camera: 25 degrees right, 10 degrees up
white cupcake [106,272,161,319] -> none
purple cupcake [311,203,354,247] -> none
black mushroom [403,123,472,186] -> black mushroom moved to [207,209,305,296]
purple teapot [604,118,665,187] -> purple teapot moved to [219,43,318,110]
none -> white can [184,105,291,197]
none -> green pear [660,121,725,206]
___
## Work request:
Which lines in the listing above hold the word "none"? Show each of them.

## Solution for this exercise:
white cupcake [106,272,161,319] -> none
purple cupcake [311,203,354,247] -> none
none -> white can [184,105,291,197]
none -> green pear [660,121,725,206]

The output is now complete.